## Information provided
• • • • •
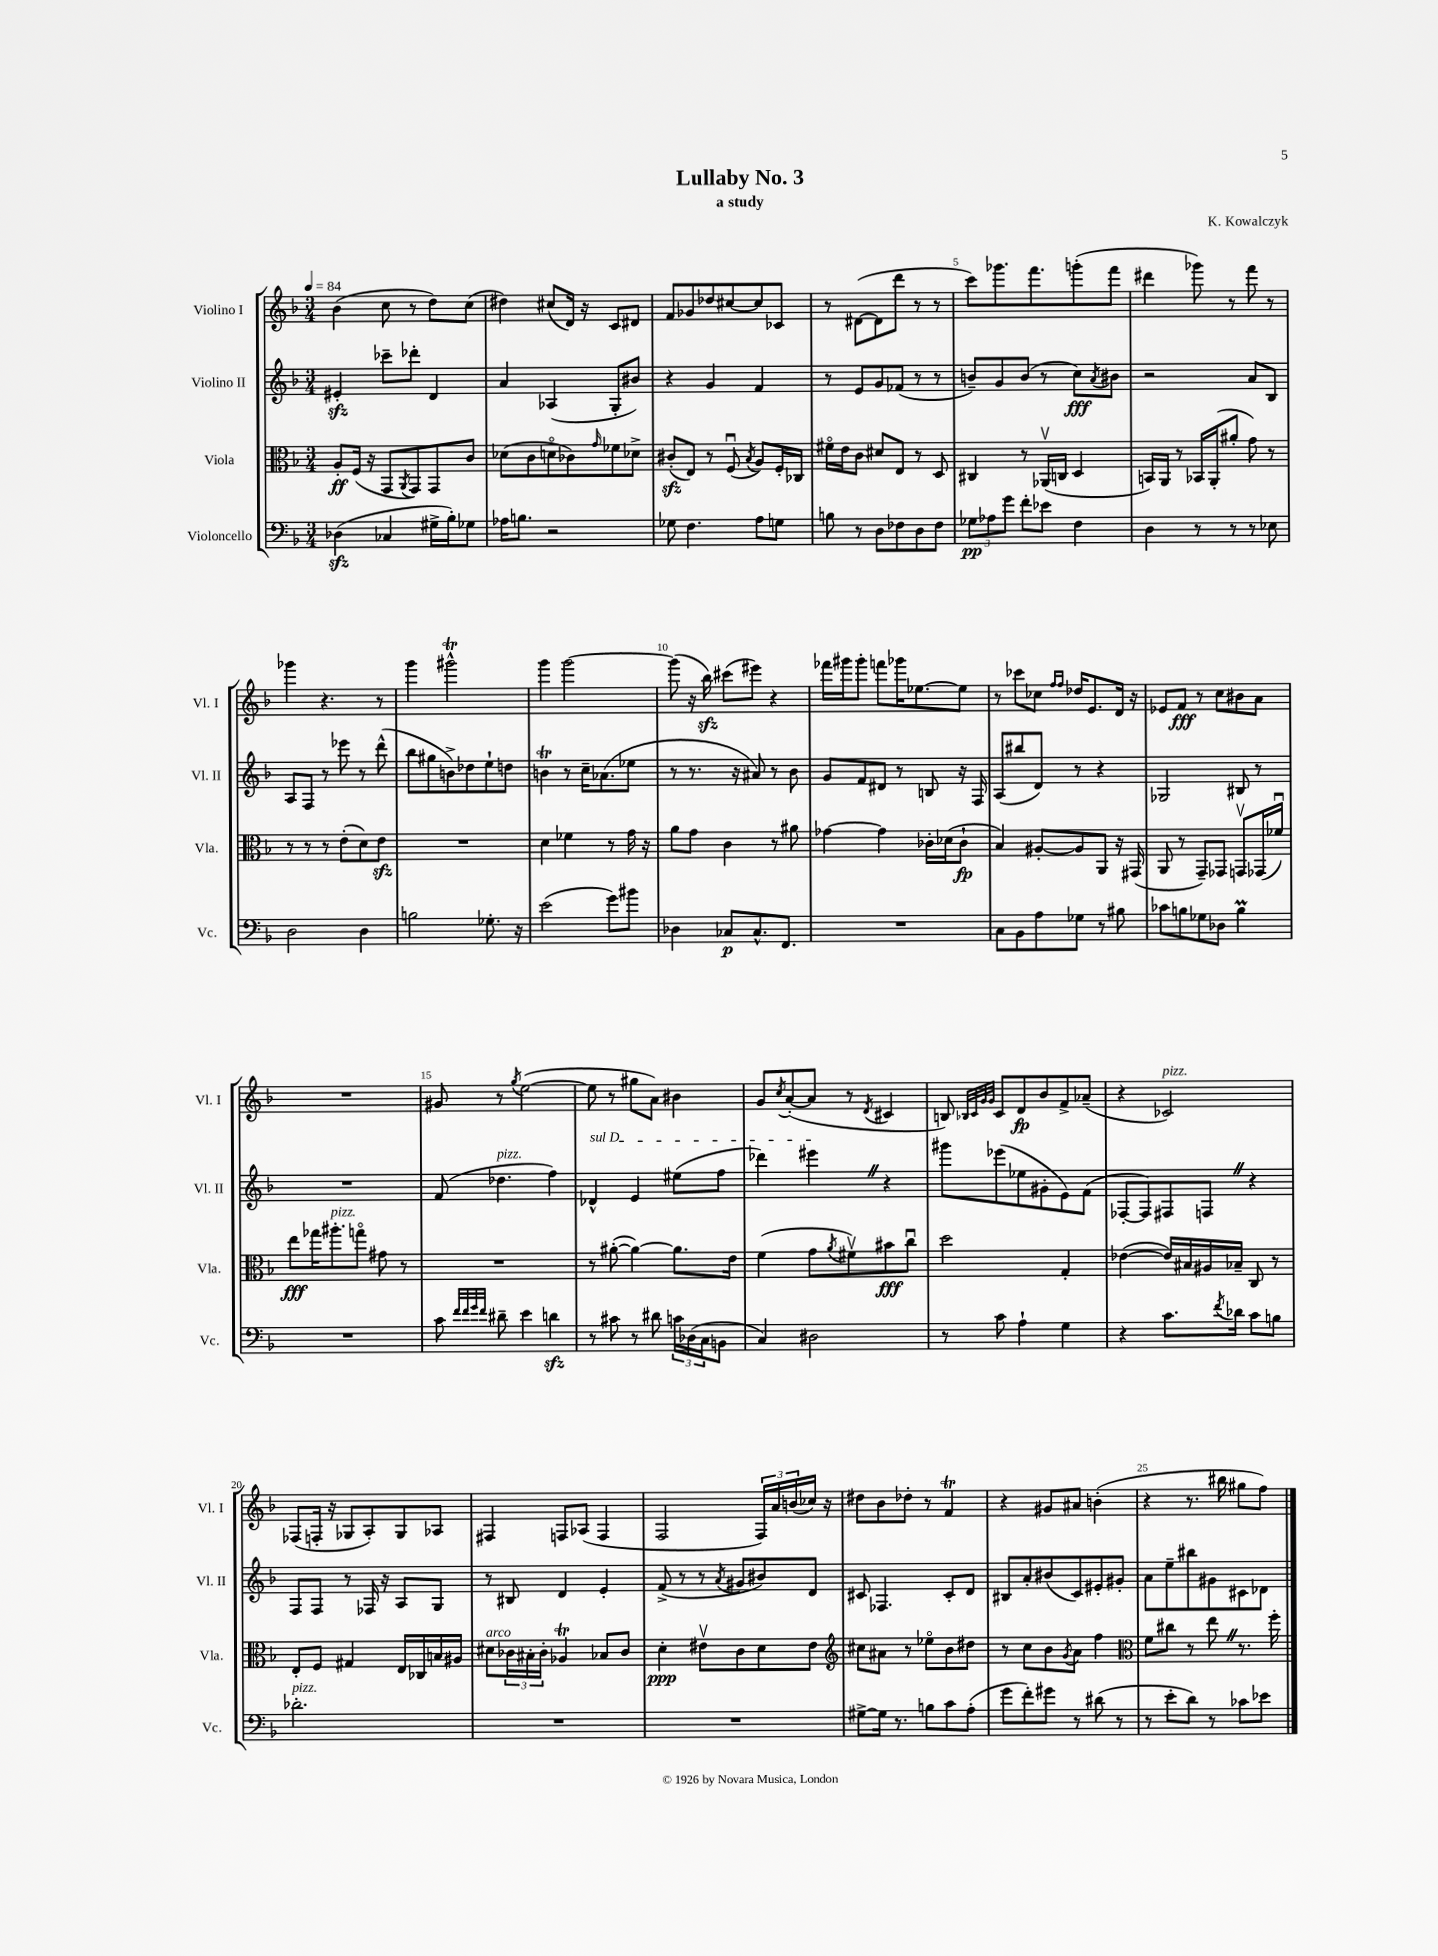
\header { title = "Lullaby No. 3" composer = "K. Kowalczyk" subtitle = "a study" }
<<
\new StaffGroup <<
\new Staff = "s0" \with { instrumentName = "Violino I" shortInstrumentName = "Vl. I" } {
    \clef treble \key f \major \numericTimeSignature \time 3/4 \tempo 4 = 84
    bes'4( c''8 r8 d''8) c''8( |
    dis''4) cis''8( d'16) r16 c'8 dis'8 |
    f'8 ges'8 des''8 cis''8~ cis''8 ces'8 |
    r8 dis'8~( dis'8 d'''8 r8 r8 |
    c'''8) ges'''8. f'''8. g'''8-.( f'''8 |
    dis'''4 ges'''8) r8 f'''8 r8 |
    ges'''4 r4. r8 |
    g'''4 gis'''2-^\trill |
    g'''4 g'''2~ |
    g'''8( r16 bes''16\sfz) cis'''8( eis'''8) r4 |
    fes'''16 gis'''16 gis'''8-. f'''8 ges'''16 ees''8.~ ees''8 |
    r8 ces'''8 ces''8 \grace { f''16 f''16 } des''16 e'8. d'16 r16 |
    ees'8 f'8\fff r8 c''8 bis'8 a'8 |
    R2. |
    gis'8 r8 \acciaccatura { g''8 } e''2~( |
    e''8 r8 gis''8 a'8) bis'4 |
    g'8 \acciaccatura { c''8 } a'8~-.( a'8 r8 \acciaccatura { d'8 } cis'4 |
    b8) \grace { bes32 c'32 g'32 g'32 } c'8 d'8\fp bes'8 f'8-> aes'8--( |
    r4 ces'2^\markup { \italic "pizz." }) |
    fes8( f16-. r16 ges8 a8-.) ges8 aes8 |
    fis4 f8 aes8( f4 |
    f2 \tuplet 3/2 { f16) a'16 b'16( } ces''16) r16 |
    dis''8 bes'8 des''8-. r8 f'4\trill |
    r4 gis'8 ais'8 b'4-.( |
    r4 r8. bis''16 gis''8 f''8) \bar "|." |
}
\new Staff = "s1" \with { instrumentName = "Violino II" shortInstrumentName = "Vl. II" } {
    \clef treble \key f \major \numericTimeSignature \time 3/4
    eis'4-.\sfz ces'''8-- des'''8-. d'4 |
    a'4 aes4( g8-. bis'8) |
    r4 g'4 f'4 |
    r8 e'8 g'8 fes'8( r8 r8 |
    b'8--) g'8 b'8( r8 c''8\fff) \acciaccatura { a'8 } bis'8 |
    r2 a'8 bes8 |
    a8 f8 r8 ees'''8 r8 d'''8-^( |
    bes''8 gis''8 b'8->) des''8 e''8-! d''8 |
    b'4\trill r8 c''16-- aes'8.( ees''8 |
    r8 r8. r16 ais'8) r8 bes'8 |
    g'8 f'8 dis'8 r8 b8 r16 f16 |
    a8( bis''8 d'8) r8 r4 |
    ges2 bis8 r8 |
    R2. |
    f'8( des''4.^\markup { \italic "pizz." } f''4) |
    \once \override TextSpanner.bound-details.left.text = \markup { \italic "sul D" } des'4-^\startTextSpan e'4 eis''8( f''8 |
    des'''4) eis'''4\stopTextSpan \once \override BreathingSign.text = \markup { \musicglyph "scripts.caesura.straight" } \breathe r4 |
    gis'''8 ees'''8( ees''8 gis'8-. e'8) f'8( |
    fes8~-. fes8) fis8 f8 \once \override BreathingSign.text = \markup { \musicglyph "scripts.caesura.straight" } \breathe r4 |
    f8 f8 r8 fes16 r16 a8 g8 |
    r8 bis8 d'4 e'4-. |
    f'8->( r8 r8 \acciaccatura { a'8 } gis'8 bis'8) d'8 |
    cis'8 fes4. cis'8-. d'8 |
    bis8 a'8-. bis'8( c'8) eis'8-. gis'8-. |
    a'8 e''8-- bis''8 gis'8 cis'8 des'8 \bar "|." |
}
\new Staff = "s2" \with { instrumentName = "Viola" shortInstrumentName = "Vla." } {
    \clef alto \key f \major \numericTimeSignature \time 3/4
    a8-.\ff f16( r16 g,8 \acciaccatura { a,8 } g,8) g,8 c'8 |
    des'8( c'8 d'8\flageolet ces'8) \grace { g'16 } fes'8 des'8-> |
    cis'8-.\sfz( e8) r8 f8\downbow( \acciaccatura { bes8 } a8) f16-. ces16 |
    fis'16\flageolet e'16 c'8 dis'8 e8 r8 d8 |
    cis4 r8 aes,16\upbow( c16 d4 |
    b,16) a,16 r8 bes,16 a,16-.( ais'8-. g'8) r8 |
    r8 r8 r8 e'8-.( d'8) e'8\sfz |
    R2. |
    d'4 fes'4 r8 g'16 r16 |
    a'8 g'8 c'4 r8 ais'8 |
    ges'4~ ges'4 ces'16-. des'16( ces'8-!\fp |
    bes4) ais8~-. ais8 a,8 r16 gis,16( |
    a,8 r8 g,8--) ges,8 g,8\upbow ges,16( fes'16\downbow) |
    e''8\fff ges''16 ais''8.-.^\markup { \italic "pizz." } g''8\flageolet gis'8 r8 |
    R2. |
    r8 ais'8~-.( ais'4~) ais'8. e'16 |
    f'4( g'8 \acciaccatura { a'8 } fis'8\upbow) bis'8\fff c''8\downbow |
    d''2 g4-. |
    ees'4~( ees'16) bis16 ais16 bes16-- c8 r8 |
    e8-. f8 gis4 e16 ces16 b16 ais16 |
    dis'8^\markup { \italic "arco" } \tuplet 3/2 { ces'16 bis16-. ces'16-. } aes4\trill bes8 ces'8 |
    d'4-.\ppp eis'8\upbow c'8 d'8 eis'8 |
    \clef treble cis''8 ais'8 r8 ees''8\flageolet bes'8 dis''8 |
    r8 c''8 bes'8 \acciaccatura { g'8 } a'8 f''4 |
    \clef alto f'8 cis''8 r8 e''8 \once \override BreathingSign.text = \markup { \musicglyph "scripts.caesura.straight" } \breathe r8. f''16-. \bar "|." |
}
\new Staff = "s3" \with { instrumentName = "Violoncello" shortInstrumentName = "Vc." } {
    \clef bass \key f \major \numericTimeSignature \time 3/4
    des4\sfz( ces4 gis16-> bes16-.) ges8 |
    aes16 b8. r2 |
    ges8 f4. a8 g8 |
    b8 r8 d8 fes8 d8 fes8 |
    \tuplet 3/2 { ges8\pp aes8 g'8 } f'8-. ees'8 f4 |
    d4 r8 r8 r8 ees8 |
    d2 d4 |
    b2 ges8.-. r16 |
    e'2( g'8) bis'8 |
    des4 ces8\p ces8.-^ f,8. |
    R2. |
    c8 bes,8 a8 ges8 r8 bis8 |
    ces'8 b8 ges8 des8 b4\prall |
    R2. |
    c'8 \grace { f'32 f'32 g'32 f'32 } dis'8-- e'4 d'4\sfz |
    r8 cis'8 r8 dis'8 \tuplet 3/2 { c'16 des16( c16 } b,8 |
    c4) dis2 |
    r8 c'8 a4-! g4 |
    r4 c'8. \acciaccatura { f'8 } des'16 c'8 b8 |
    des'2.-.^\markup { \italic "pizz." } |
    R2. |
    R2. |
    gis8~-> gis16 r8. b8 c'8 a8-.( |
    g'8 f'8-.) gis'8 r8 dis'8( r8 |
    r8 e'8-. d'8) r8 ces'8 ees'8 \bar "|." |
}
>>
>>
\layout { \context { \Score \override BarNumber.break-visibility = ##(#f #t #t) barNumberVisibility = #(every-nth-bar-number-visible 5) } }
• • • • •
## Do this
Print out every record above line for line, leaving out the pictures.

## Result
\header { title = "Lullaby No. 3" composer = "K. Kowalczyk" subtitle = "a study" }
<<
\new StaffGroup <<
\new Staff = "s0" \with { instrumentName = "Violino I" shortInstrumentName = "Vl. I" } {
    \clef treble \key f \major \numericTimeSignature \time 3/4 \tempo 4 = 84
    bes'4( c''8 r8 d''8) c''8( |
    dis''4) cis''8( d'16) r16 c'8 dis'8 |
    f'8 ges'8 des''8 cis''8~ cis''8 ces'8 |
    r8 dis'8~( dis'8 d'''8 r8 r8 |
    c'''8) ges'''8. f'''8. g'''8-.( f'''8 |
    dis'''4 ges'''8) r8 f'''8 r8 |
    ges'''4 r4. r8 |
    g'''4 gis'''2-^\trill |
    g'''4 g'''2~ |
    g'''8( r16 bes''16\sfz) cis'''8( eis'''8) r4 |
    fes'''16 gis'''16 gis'''8-. f'''8 ges'''16 ees''8.~ ees''8 |
    r8 ces'''8 ces''8 \grace { f''16 f''16 } des''16 e'8. d'16 r16 |
    ees'8 f'8\fff r8 c''8 bis'8 a'8 |
    R2. |
    gis'8 r8 \acciaccatura { g''8 } e''2~( |
    e''8 r8 gis''8 a'8) bis'4 |
    g'8 \acciaccatura { c''8 } a'8~-.( a'8 r8 \acciaccatura { d'8 } cis'4 |
    b8) \grace { bes32 c'32 g'32 g'32 } c'8 d'8\fp bes'8 f'8-> aes'8--( |
    r4 ces'2^\markup { \italic "pizz." }) |
    fes8( f16-. r16 ges8 a8-.) ges8 aes8 |
    fis4 f8 aes8( f4 |
    f2 \tuplet 3/2 { f16) a'16 b'16( } ces''16) r16 |
    dis''8 bes'8 des''8-. r8 f'4\trill |
    r4 gis'8 ais'8 b'4-.( |
    r4 r8. bis''16 gis''8 f''8) \bar "|." |
}
\new Staff = "s1" \with { instrumentName = "Violino II" shortInstrumentName = "Vl. II" } {
    \clef treble \key f \major \numericTimeSignature \time 3/4
    eis'4-.\sfz ces'''8-- des'''8-. d'4 |
    a'4 aes4( g8-. bis'8) |
    r4 g'4 f'4 |
    r8 e'8 g'8 fes'8( r8 r8 |
    b'8--) g'8 b'8( r8 c''8\fff) \acciaccatura { a'8 } bis'8 |
    r2 a'8 bes8 |
    a8 f8 r8 ees'''8 r8 d'''8-^( |
    bes''8 gis''8 b'8->) des''8 e''8-! d''8 |
    b'4\trill r8 c''16-- aes'8.( ees''8 |
    r8 r8. r16 ais'8) r8 bes'8 |
    g'8 f'8 dis'8 r8 b8 r16 f16 |
    a8( bis''8 d'8) r8 r4 |
    ges2 bis8 r8 |
    R2. |
    f'8( des''4.^\markup { \italic "pizz." } f''4) |
    \once \override TextSpanner.bound-details.left.text = \markup { \italic "sul D" } des'4-^\startTextSpan e'4 eis''8( f''8 |
    des'''4) eis'''4\stopTextSpan \once \override BreathingSign.text = \markup { \musicglyph "scripts.caesura.straight" } \breathe r4 |
    gis'''8 ees'''8( ees''8 gis'8-. e'8) f'8( |
    fes8~-. fes8) fis8 f8 \once \override BreathingSign.text = \markup { \musicglyph "scripts.caesura.straight" } \breathe r4 |
    f8 f8 r8 fes16 r16 a8 g8 |
    r8 bis8 d'4 e'4-. |
    f'8->( r8 r8 \acciaccatura { a'8 } gis'8 bis'8) d'8 |
    cis'8 fes4. cis'8-. d'8 |
    bis8 a'8-. bis'8( c'8) eis'8-. gis'8-. |
    a'8 e''8-- bis''8 gis'8 cis'8 des'8 \bar "|." |
}
\new Staff = "s2" \with { instrumentName = "Viola" shortInstrumentName = "Vla." } {
    \clef alto \key f \major \numericTimeSignature \time 3/4
    a8-.\ff f16( r16 g,8 \acciaccatura { a,8 } g,8) g,8 c'8 |
    des'8( c'8 d'8\flageolet ces'8) \grace { g'16 } fes'8 des'8-> |
    cis'8-.\sfz( e8) r8 f8\downbow( \acciaccatura { bes8 } a8) f16-. ces16 |
    fis'16\flageolet e'16 c'8 dis'8 e8 r8 d8 |
    cis4 r8 aes,16\upbow( c16 d4 |
    b,16) a,16 r8 bes,16 a,16-.( ais'8-. g'8) r8 |
    r8 r8 r8 e'8-.( d'8) e'8\sfz |
    R2. |
    d'4 fes'4 r8 g'16 r16 |
    a'8 g'8 c'4 r8 ais'8 |
    ges'4~ ges'4 ces'16-. des'16( ces'8-!\fp |
    bes4) ais8~-. ais8 a,8 r16 gis,16( |
    a,8 r8 g,8--) ges,8 g,8\upbow ges,16( fes'16\downbow) |
    e''8\fff ges''16 ais''8.-.^\markup { \italic "pizz." } g''8\flageolet gis'8 r8 |
    R2. |
    r8 ais'8~-.( ais'4~) ais'8. e'16 |
    f'4( g'8 \acciaccatura { a'8 } fis'8\upbow) bis'8\fff c''8\downbow |
    d''2 g4-. |
    ees'4~( ees'16) bis16 ais16 bes16-- c8 r8 |
    e8-. f8 gis4 e16 ces16 b16 ais16 |
    dis'8^\markup { \italic "arco" } \tuplet 3/2 { ces'16 bis16-. ces'16-. } aes4\trill bes8 ces'8 |
    d'4-.\ppp eis'8\upbow c'8 d'8 eis'8 |
    \clef treble cis''8 ais'8 r8 ees''8\flageolet bes'8 dis''8 |
    r8 c''8 bes'8 \acciaccatura { g'8 } a'8 f''4 |
    \clef alto f'8 cis''8 r8 e''8 \once \override BreathingSign.text = \markup { \musicglyph "scripts.caesura.straight" } \breathe r8. f''16-. \bar "|." |
}
\new Staff = "s3" \with { instrumentName = "Violoncello" shortInstrumentName = "Vc." } {
    \clef bass \key f \major \numericTimeSignature \time 3/4
    des4\sfz( ces4 gis16-> bes16-.) ges8 |
    aes16 b8. r2 |
    ges8 f4. a8 g8 |
    b8 r8 d8 fes8 d8 fes8 |
    \tuplet 3/2 { ges8\pp aes8 g'8 } f'8-. ees'8 f4 |
    d4 r8 r8 r8 ees8 |
    d2 d4 |
    b2 ges8.-. r16 |
    e'2( g'8) bis'8 |
    des4 ces8\p ces8.-^ f,8. |
    R2. |
    c8 bes,8 a8 ges8 r8 bis8 |
    ces'8 b8 ges8 des8 b4\prall |
    R2. |
    c'8 \grace { f'32 f'32 g'32 f'32 } dis'8-- e'4 d'4\sfz |
    r8 cis'8 r8 dis'8 \tuplet 3/2 { c'16 des16( c16 } b,8 |
    c4) dis2 |
    r8 c'8 a4-! g4 |
    r4 c'8. \acciaccatura { f'8 } des'16 c'8 b8 |
    des'2.-.^\markup { \italic "pizz." } |
    R2. |
    R2. |
    gis8~-> gis16 r8. b8 c'8 a8-.( |
    g'8 f'8-.) gis'8 r8 dis'8( r8 |
    r8 e'8-. d'8) r8 ces'8 ees'8 \bar "|." |
}
>>
>>
\layout { \context { \Score \override BarNumber.break-visibility = ##(#f #t #t) barNumberVisibility = #(every-nth-bar-number-visible 5) } }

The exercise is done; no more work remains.